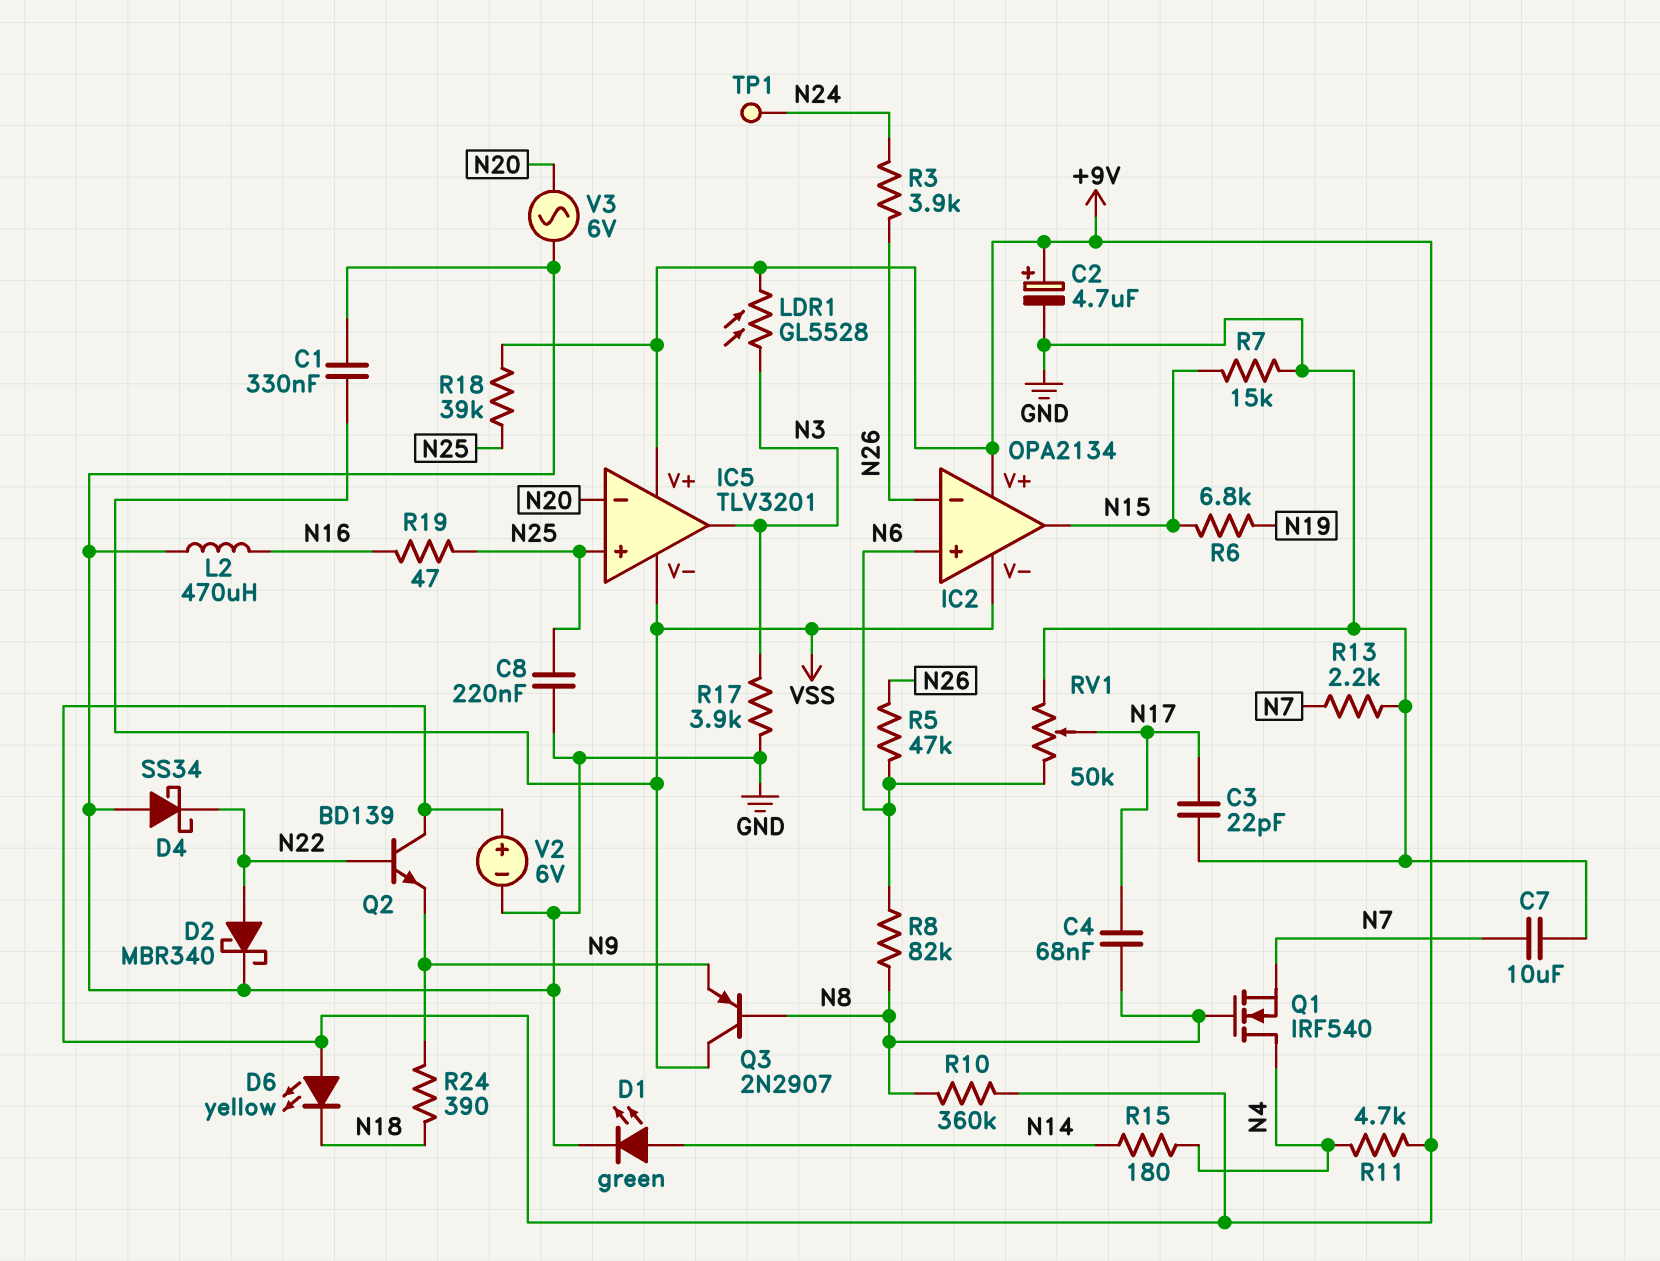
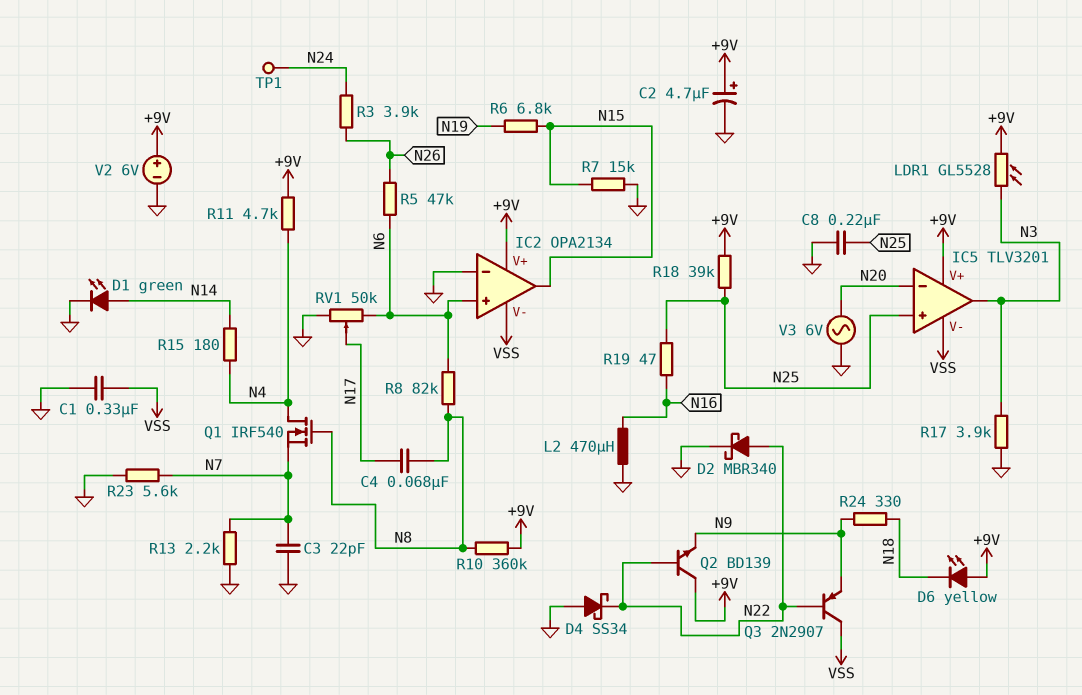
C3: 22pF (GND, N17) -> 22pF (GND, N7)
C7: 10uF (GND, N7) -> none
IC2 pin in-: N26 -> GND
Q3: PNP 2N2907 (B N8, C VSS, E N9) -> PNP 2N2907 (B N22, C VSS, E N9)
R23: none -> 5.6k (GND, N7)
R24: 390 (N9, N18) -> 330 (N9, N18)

--

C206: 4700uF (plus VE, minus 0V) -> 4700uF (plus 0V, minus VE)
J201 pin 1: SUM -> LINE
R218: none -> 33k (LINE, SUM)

Your assignment:
Every line above from the line with "C3: 22pF (GND, N17) -> 22pF (GND, N7)" to the line with "R24: 390 (N9, N18) -> 330 (N9, N18)" is wanted, ends included; write them out exactly and add no other line.

Output below:
C3: 22pF (GND, N17) -> 22pF (GND, N7)
C7: 10uF (GND, N7) -> none
IC2 pin in-: N26 -> GND
Q3: PNP 2N2907 (B N8, C VSS, E N9) -> PNP 2N2907 (B N22, C VSS, E N9)
R23: none -> 5.6k (GND, N7)
R24: 390 (N9, N18) -> 330 (N9, N18)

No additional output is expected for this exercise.